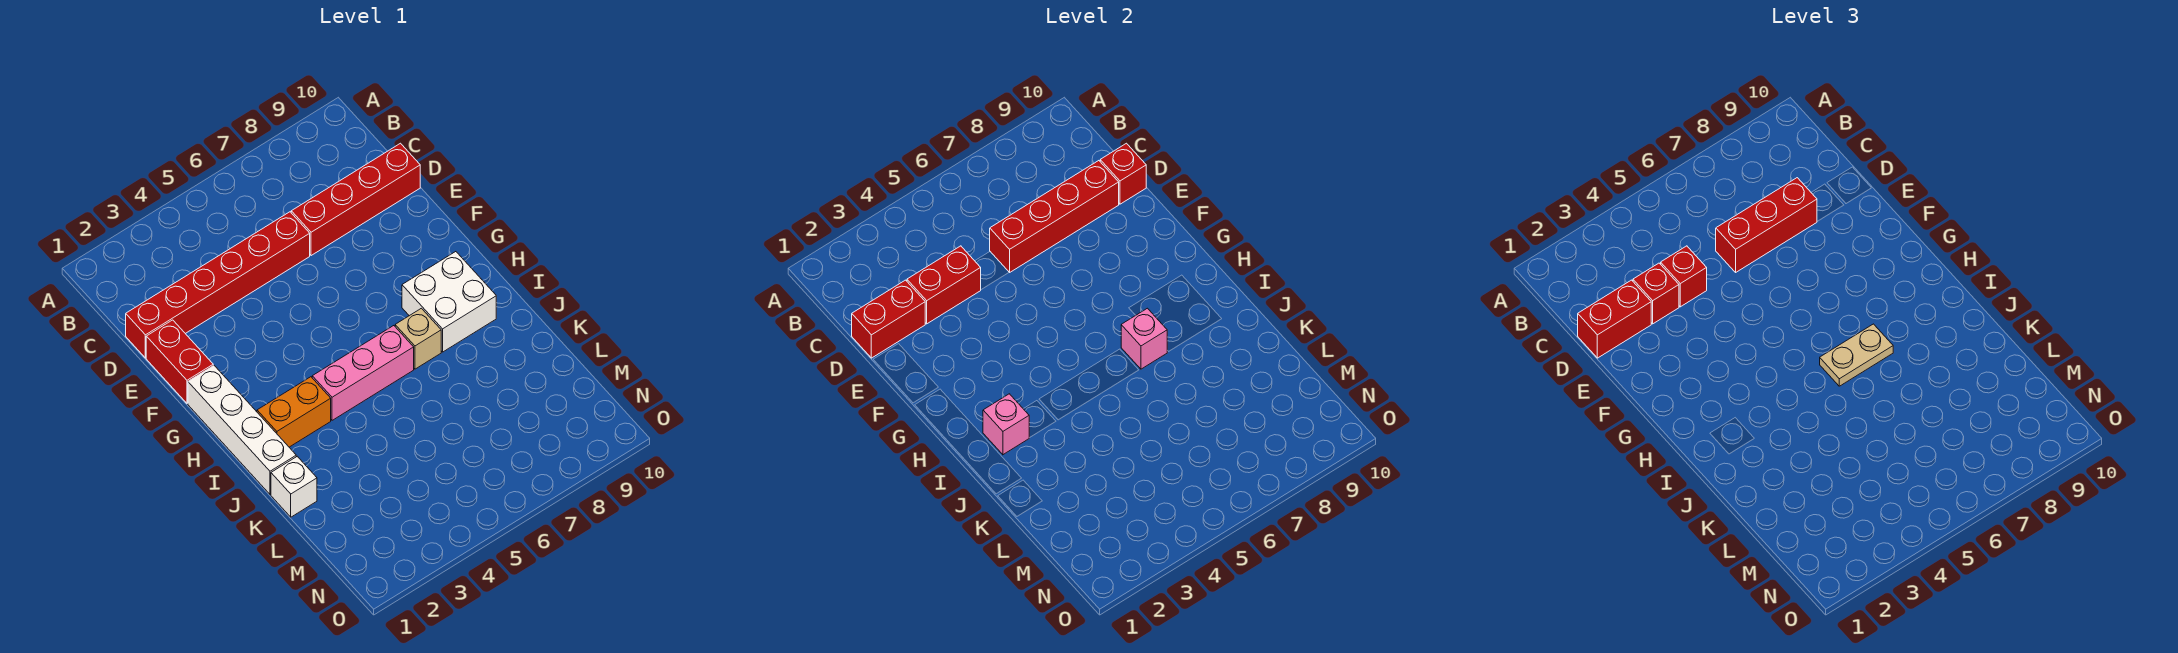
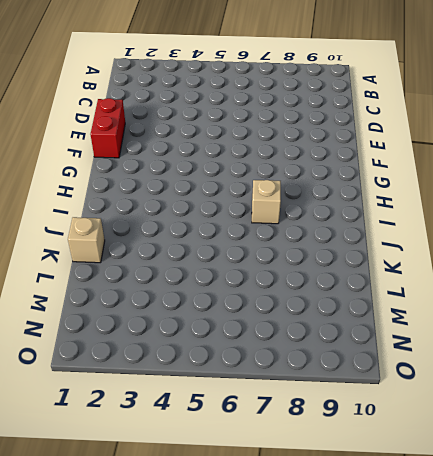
tan brick K1 level 1 -> white brick K1 level 1
none -> red brick D1:D6 level 1
none -> red brick D7:D10 level 1
none -> white brick G1:J1 level 1

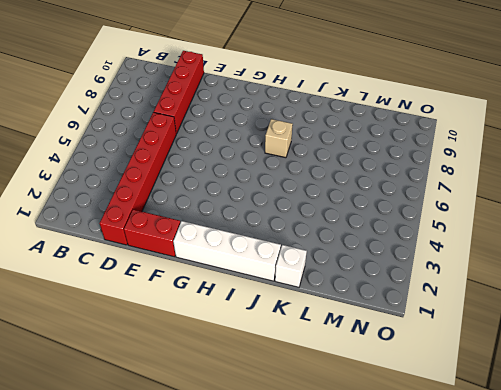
none -> white brick H8:I9 level 1
none -> orange brick I2:I3 level 1
none -> pink brick I4:I6 level 1

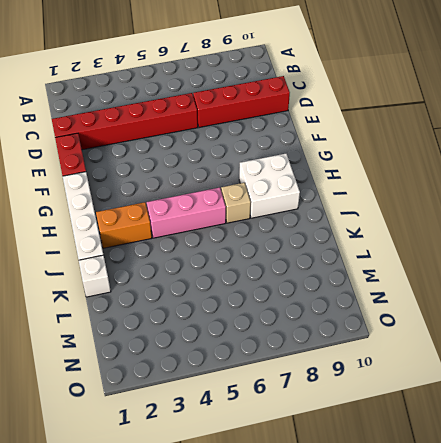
none -> red brick D1:D2 level 2
none -> red brick D3:D4 level 2
none -> red brick D6:D9 level 2

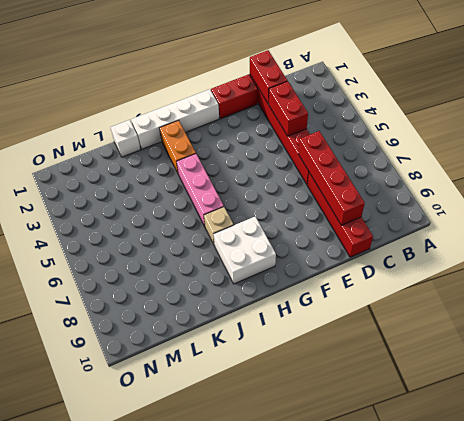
none -> red brick D10 level 2
none -> pink brick I2 level 2
none -> pink brick I7 level 2

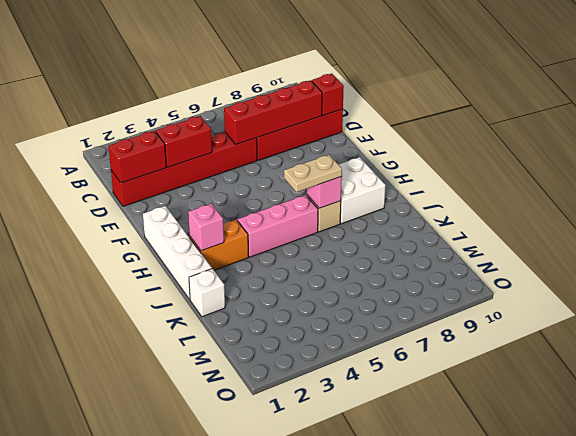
none -> red brick E1:F1 level 1
none -> red brick D1:D2 level 3
none -> red brick D3 level 3

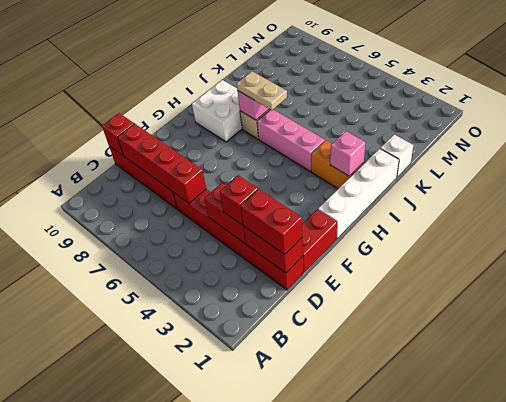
none -> red brick D4 level 3
none -> red brick D6:D8 level 3

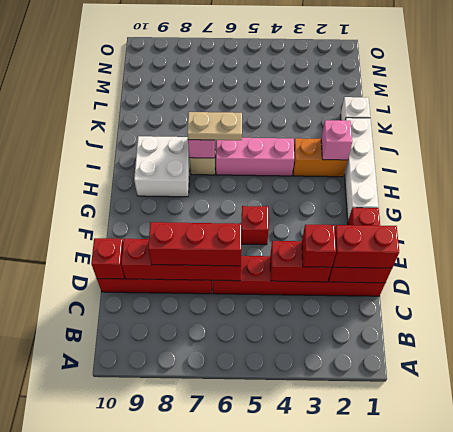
red brick F5 level 1 -> red brick D4 level 3

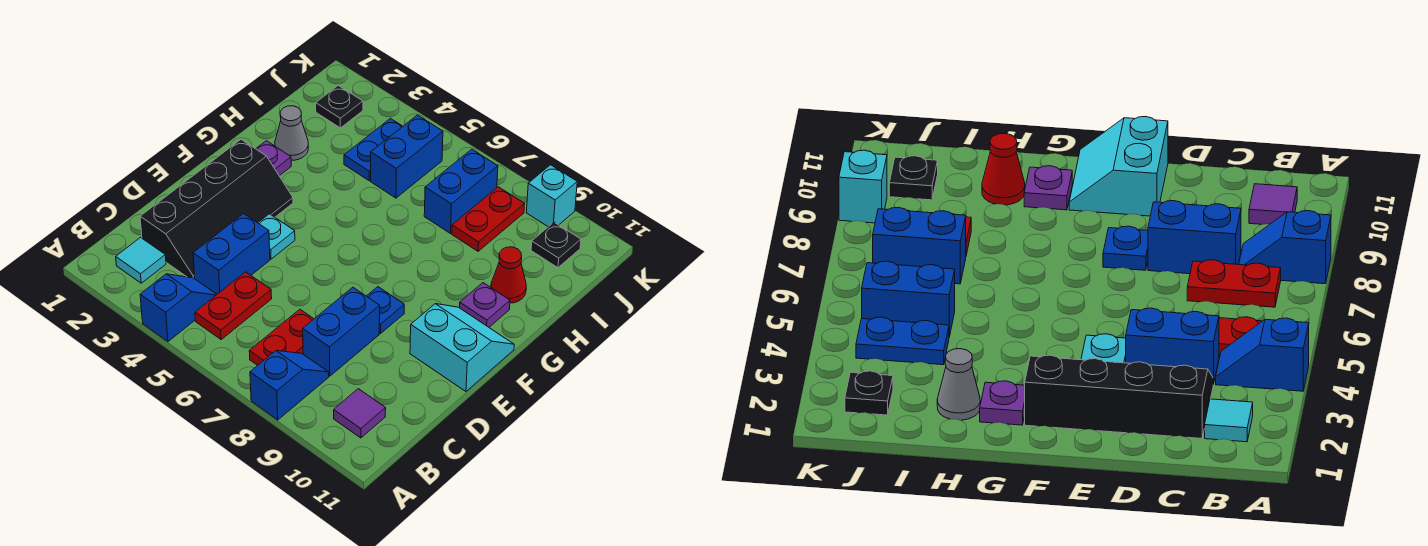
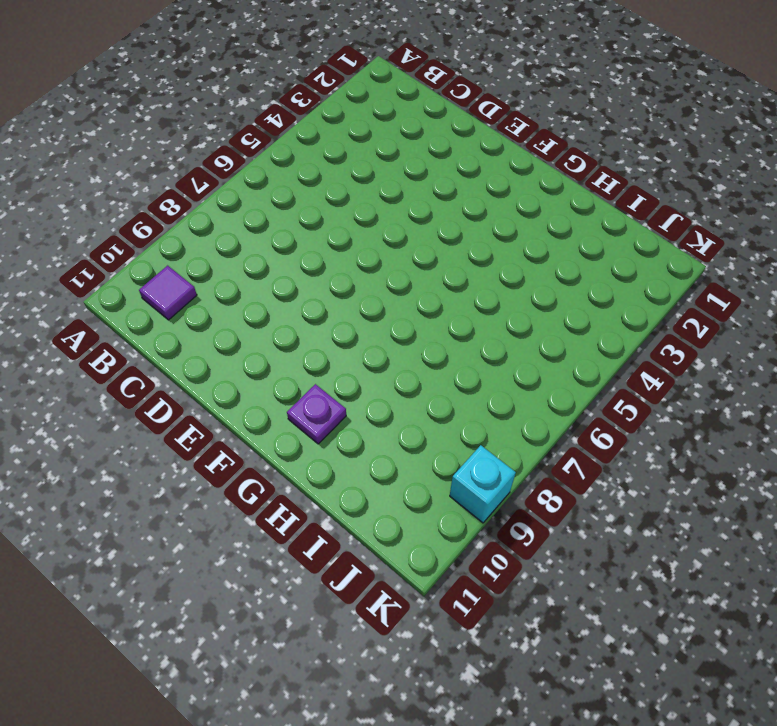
none -> blue slope A4:B4 level 1 top A
none -> blue slope A8:B8 level 1 top A
none -> cyan tile B2 level 1

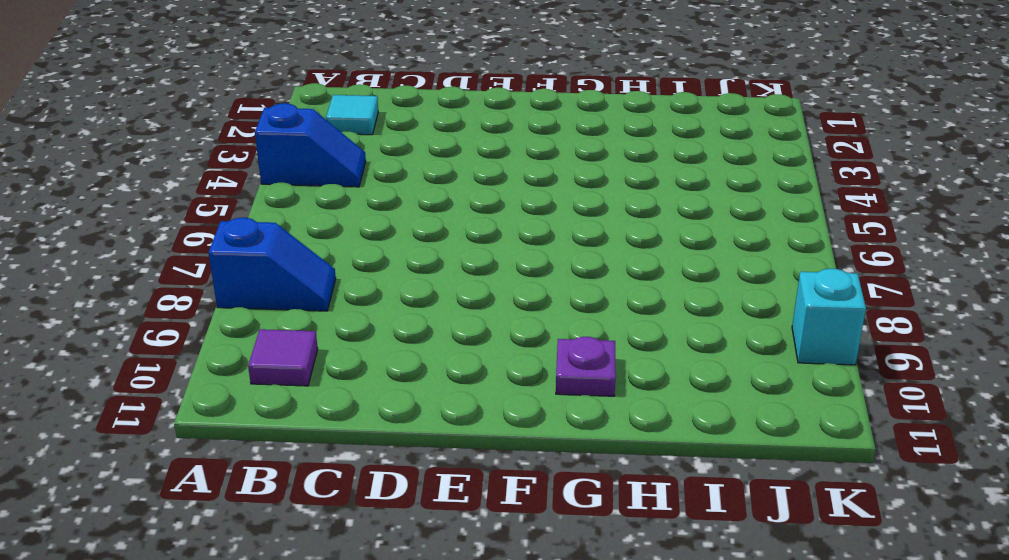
none -> red plate B5:C5 level 1
none -> red plate B7:C7 level 1
none -> black slope C2:F3 level 1 top 2

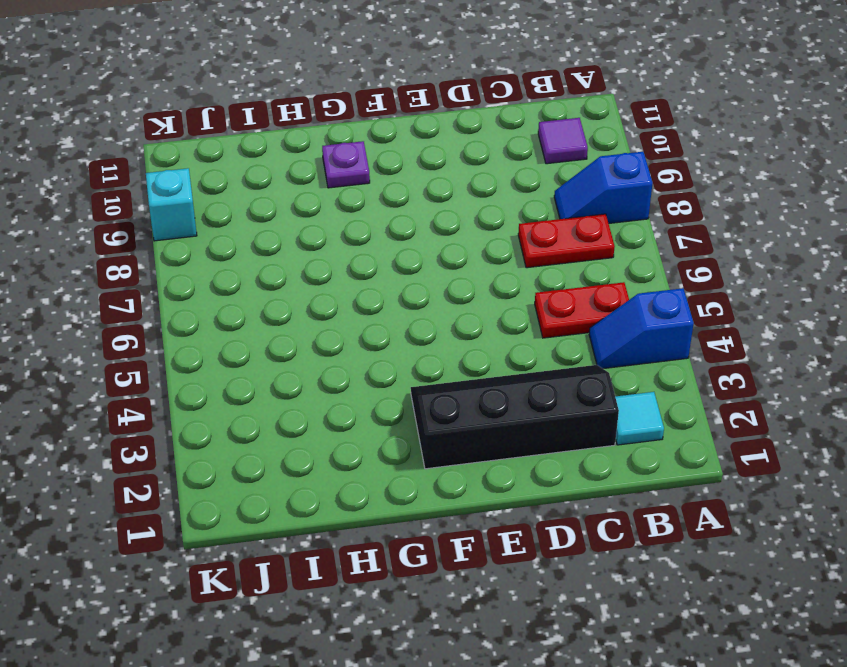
none -> blue brick C4:D4 level 1
none -> blue brick C8:D8 level 1
none -> cyan plate E4 level 1

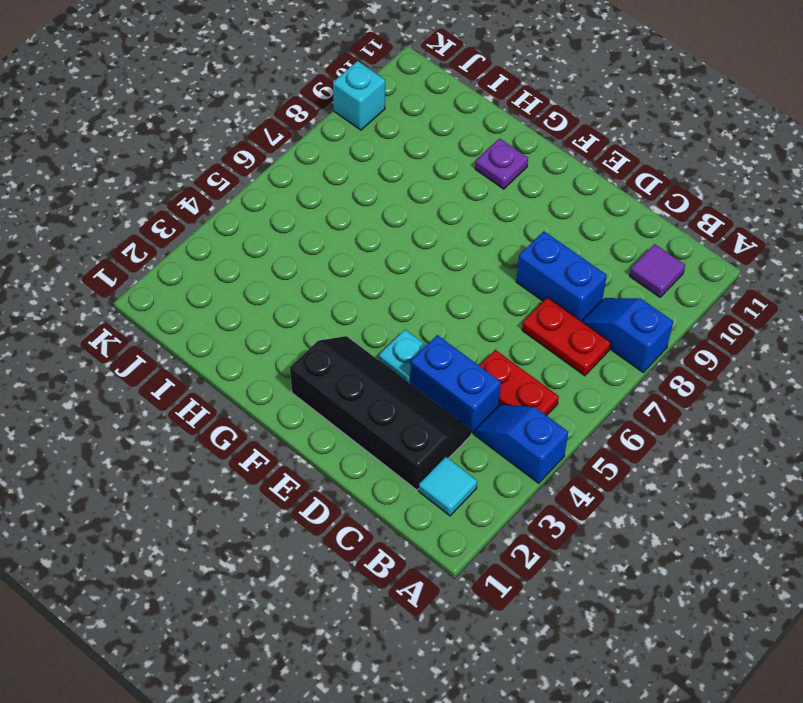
none -> blue plate E8 level 1
none -> cyan slope E10:F11 level 1 top E
none -> purple plate G2 level 1

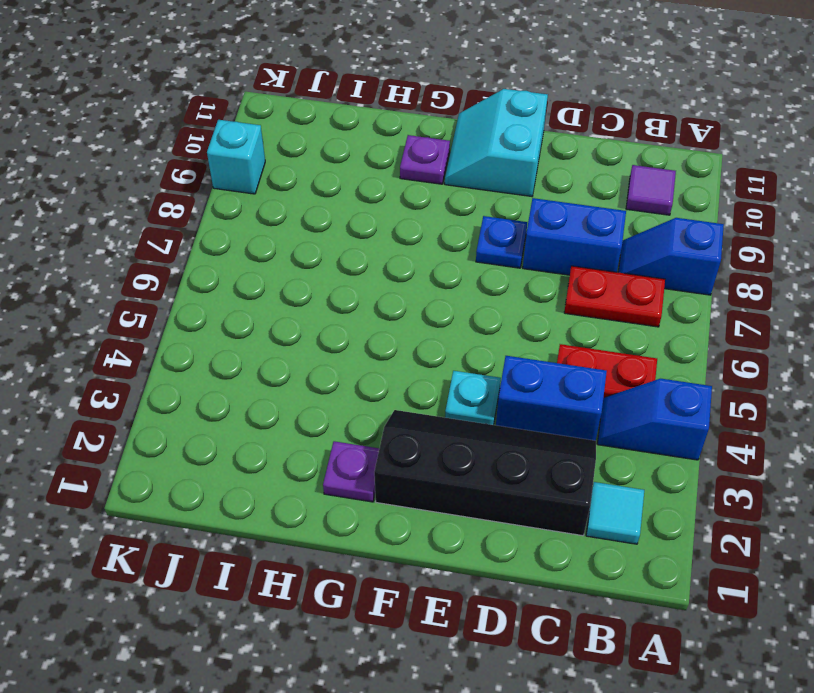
none -> grey cone H2 level 1
none -> red cone H10 level 1
none -> blue plate I4:J4 level 1

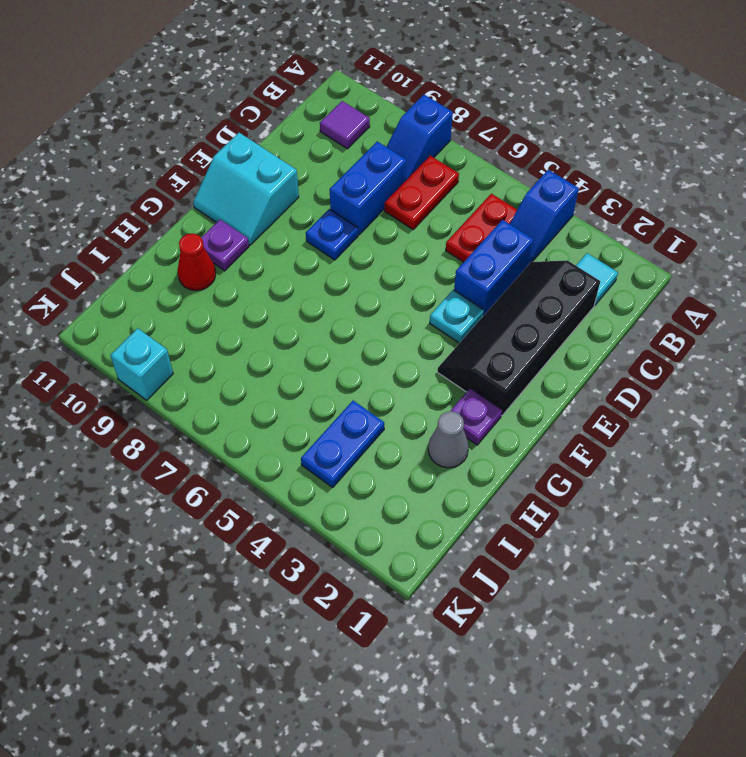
none -> blue brick I5:J5 level 1
none -> blue brick I7:J7 level 1
none -> red plate I8:J8 level 1

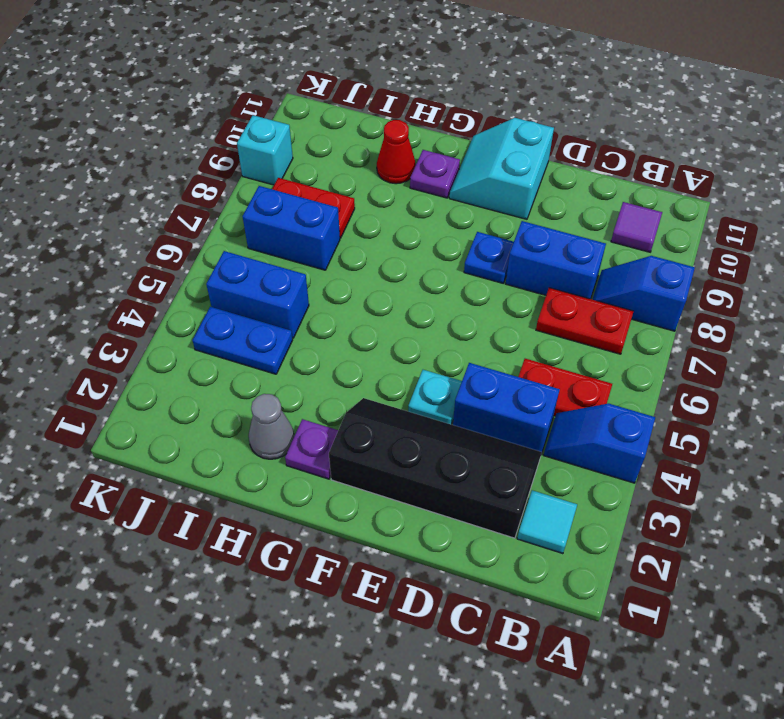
none -> black plate J2 level 1
none -> black plate J10 level 1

- EXERCISE: Copy exactly the lines from the line that holds "none -> black slope C2:F3 level 1 top 2" to the end of the listing, both included. Leave the pictures out.

- TASK RESPONSE:
none -> black slope C2:F3 level 1 top 2

none -> blue brick C4:D4 level 1
none -> blue brick C8:D8 level 1
none -> cyan plate E4 level 1

none -> blue plate E8 level 1
none -> cyan slope E10:F11 level 1 top E
none -> purple plate G2 level 1

none -> grey cone H2 level 1
none -> red cone H10 level 1
none -> blue plate I4:J4 level 1

none -> blue brick I5:J5 level 1
none -> blue brick I7:J7 level 1
none -> red plate I8:J8 level 1

none -> black plate J2 level 1
none -> black plate J10 level 1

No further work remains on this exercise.